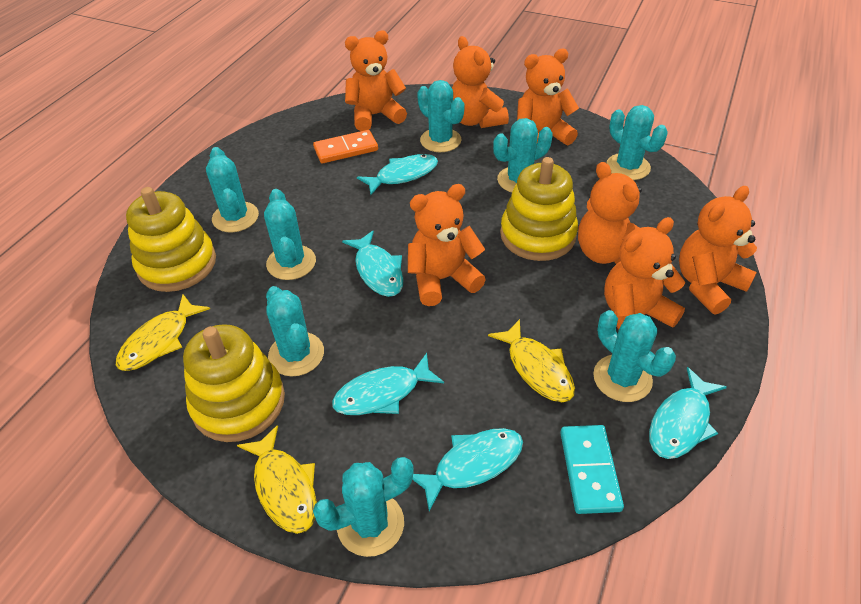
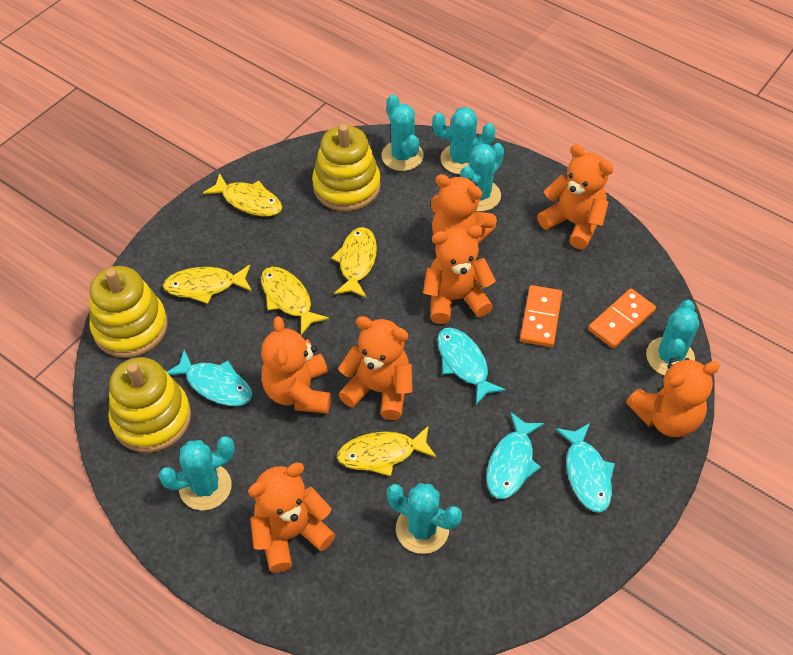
orange domino: 1 -> 2
turquoise cactus: 8 -> 6
turquoise domino: 1 -> 0
turquoise fish: 5 -> 4
yellow fish: 3 -> 5

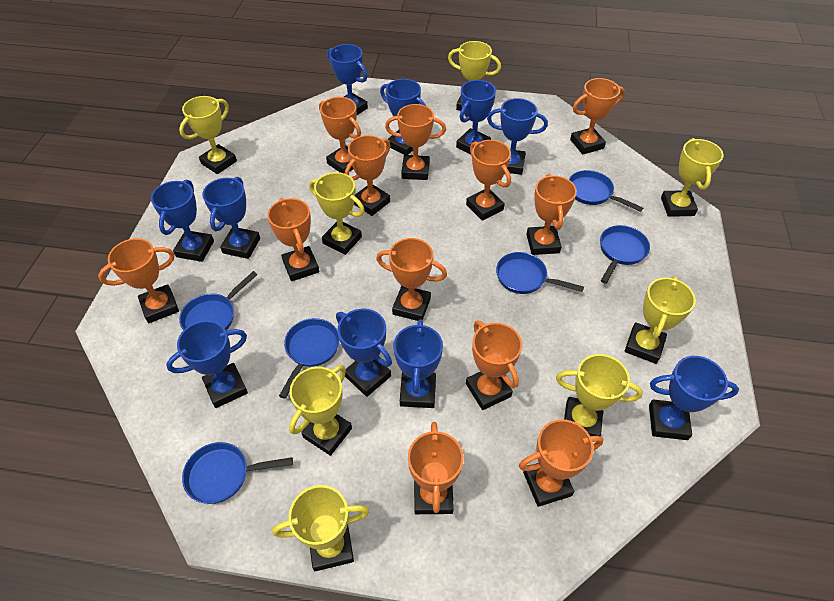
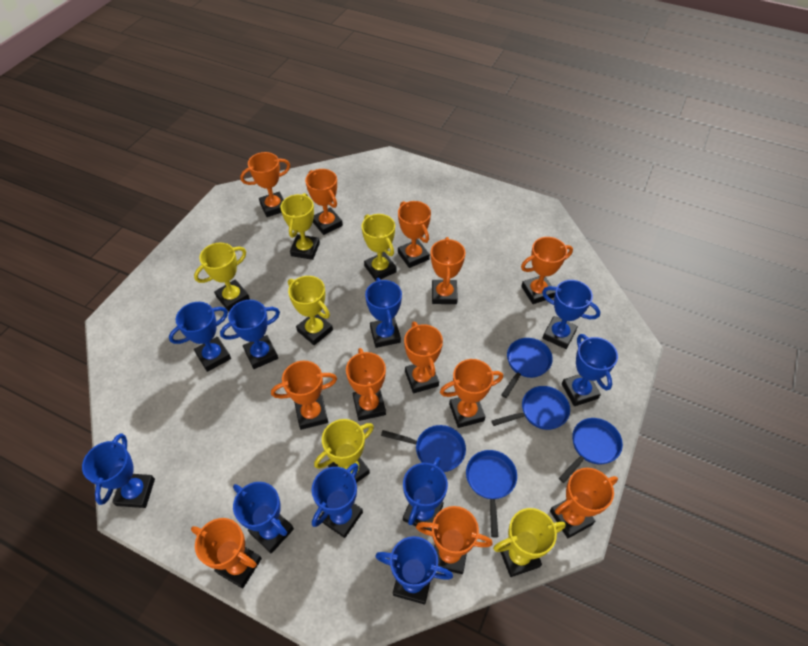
blue pan: 6 -> 5
yellow trophy: 8 -> 6

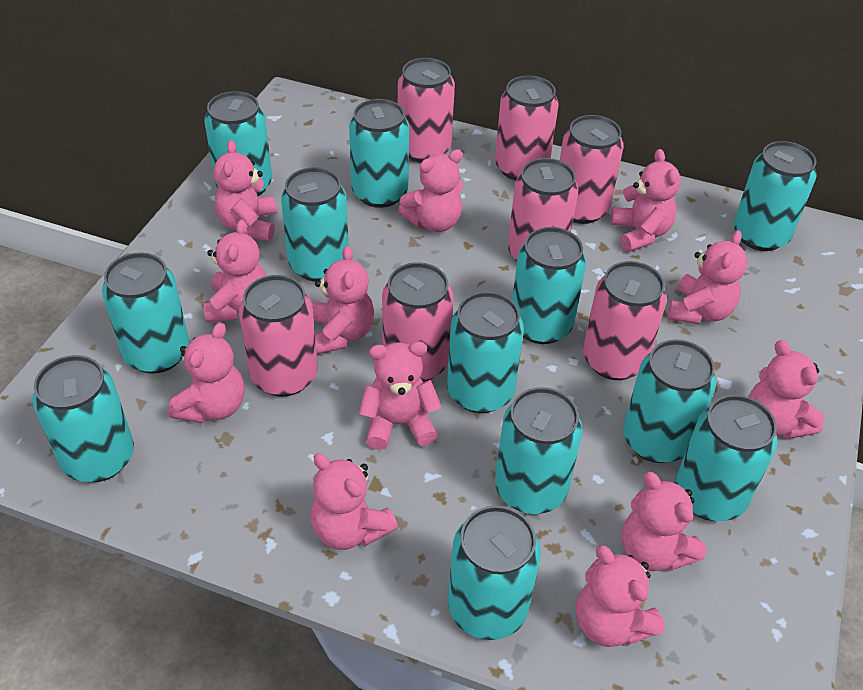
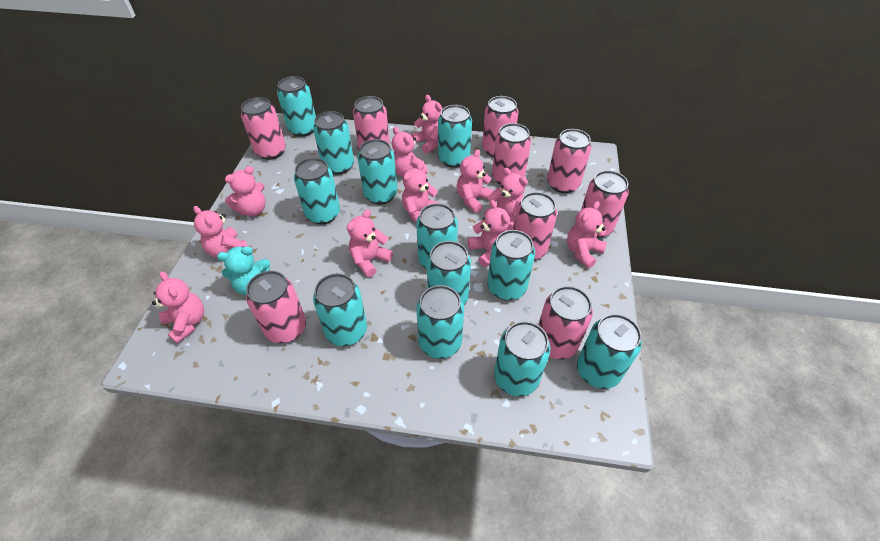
pink can: 7 -> 9
pink teddy bear: 12 -> 11
turquoise teddy bear: 0 -> 1

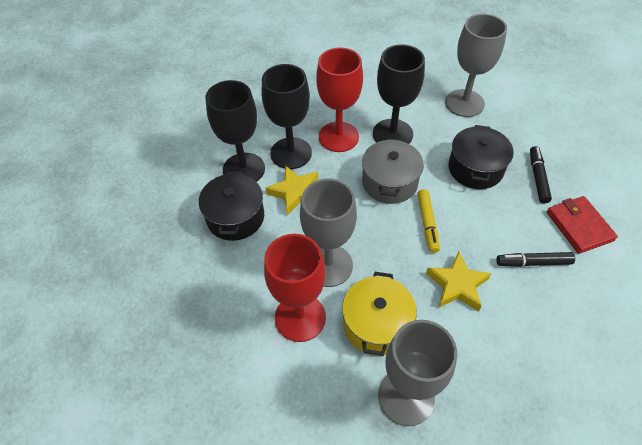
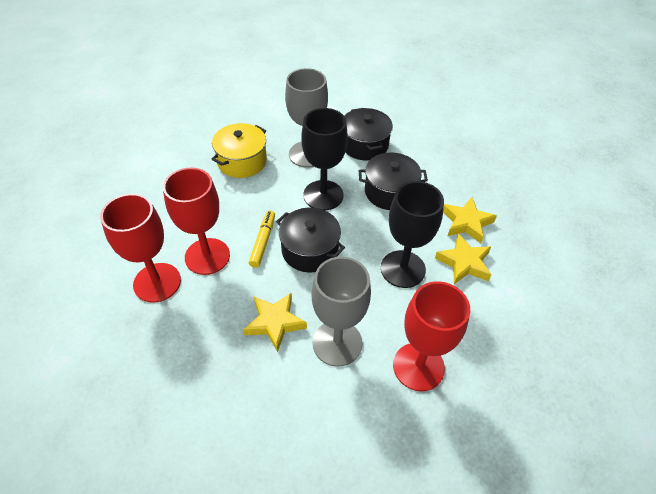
black goblet: 3 -> 2
black marker: 2 -> 0
black pot: 2 -> 3
grey goblet: 3 -> 2
grey pot: 1 -> 0
red goblet: 2 -> 3
red wallet: 1 -> 0
yellow star: 2 -> 3

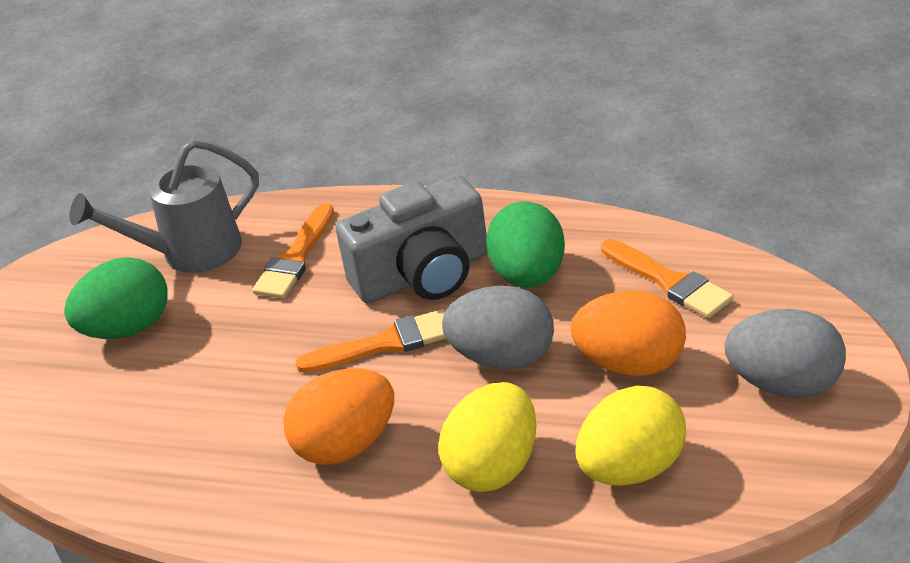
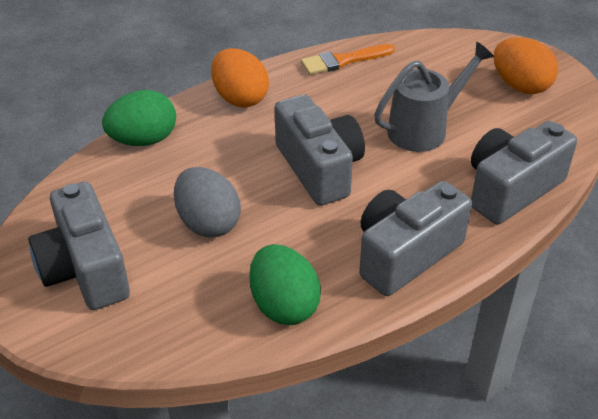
grey camera: 1 -> 4
grey egg: 2 -> 1
orange brush: 3 -> 1
yellow egg: 2 -> 0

◆ Task directions ◆
Give again, exactly as written, the lines from the one with "grey goblet: 3 -> 2" through the last line of the entries above, but skip the pictures.

◆ Result of this exercise ◆
grey goblet: 3 -> 2
grey pot: 1 -> 0
red goblet: 2 -> 3
red wallet: 1 -> 0
yellow star: 2 -> 3

grey camera: 1 -> 4
grey egg: 2 -> 1
orange brush: 3 -> 1
yellow egg: 2 -> 0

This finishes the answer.